◆ ABOUT THIS TASK: Taking the line that contains "R7: 360k (N15, N30) -> none" as the starting point, give again exactly every line up to and including the last line of the records below.

Collection entries
┌────────

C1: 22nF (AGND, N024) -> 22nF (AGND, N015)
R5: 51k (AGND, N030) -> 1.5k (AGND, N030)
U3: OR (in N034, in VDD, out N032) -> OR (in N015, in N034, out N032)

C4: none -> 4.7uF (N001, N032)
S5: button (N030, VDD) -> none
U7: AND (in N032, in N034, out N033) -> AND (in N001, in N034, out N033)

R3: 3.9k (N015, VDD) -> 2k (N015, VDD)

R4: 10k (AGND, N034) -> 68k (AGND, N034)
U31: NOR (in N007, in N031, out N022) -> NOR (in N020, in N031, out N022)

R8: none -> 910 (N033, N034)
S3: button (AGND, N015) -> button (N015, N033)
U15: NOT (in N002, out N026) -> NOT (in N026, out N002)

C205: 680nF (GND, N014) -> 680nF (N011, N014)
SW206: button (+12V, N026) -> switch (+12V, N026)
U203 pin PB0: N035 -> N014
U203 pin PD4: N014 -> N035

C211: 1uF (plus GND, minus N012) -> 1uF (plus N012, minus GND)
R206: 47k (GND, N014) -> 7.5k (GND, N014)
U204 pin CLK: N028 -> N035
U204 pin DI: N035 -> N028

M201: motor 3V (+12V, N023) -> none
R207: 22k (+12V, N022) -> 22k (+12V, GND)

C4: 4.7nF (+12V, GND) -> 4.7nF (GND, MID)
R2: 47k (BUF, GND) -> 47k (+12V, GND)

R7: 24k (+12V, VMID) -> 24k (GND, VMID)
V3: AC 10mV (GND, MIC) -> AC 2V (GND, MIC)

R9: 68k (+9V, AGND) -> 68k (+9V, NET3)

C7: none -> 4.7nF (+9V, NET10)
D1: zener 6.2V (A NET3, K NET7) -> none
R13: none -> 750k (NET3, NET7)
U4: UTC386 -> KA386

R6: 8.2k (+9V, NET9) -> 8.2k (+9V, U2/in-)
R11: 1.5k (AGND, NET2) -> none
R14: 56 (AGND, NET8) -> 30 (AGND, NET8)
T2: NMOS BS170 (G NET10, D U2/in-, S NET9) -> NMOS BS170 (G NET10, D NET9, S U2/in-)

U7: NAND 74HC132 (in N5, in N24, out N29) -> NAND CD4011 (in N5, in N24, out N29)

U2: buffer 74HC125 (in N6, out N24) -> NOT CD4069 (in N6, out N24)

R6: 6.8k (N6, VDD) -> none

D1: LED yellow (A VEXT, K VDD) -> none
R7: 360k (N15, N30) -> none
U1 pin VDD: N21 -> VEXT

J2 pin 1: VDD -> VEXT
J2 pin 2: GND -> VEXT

└────────

◆ RESPONSE TO THE TASK:
R7: 360k (N15, N30) -> none
U1 pin VDD: N21 -> VEXT

J2 pin 1: VDD -> VEXT
J2 pin 2: GND -> VEXT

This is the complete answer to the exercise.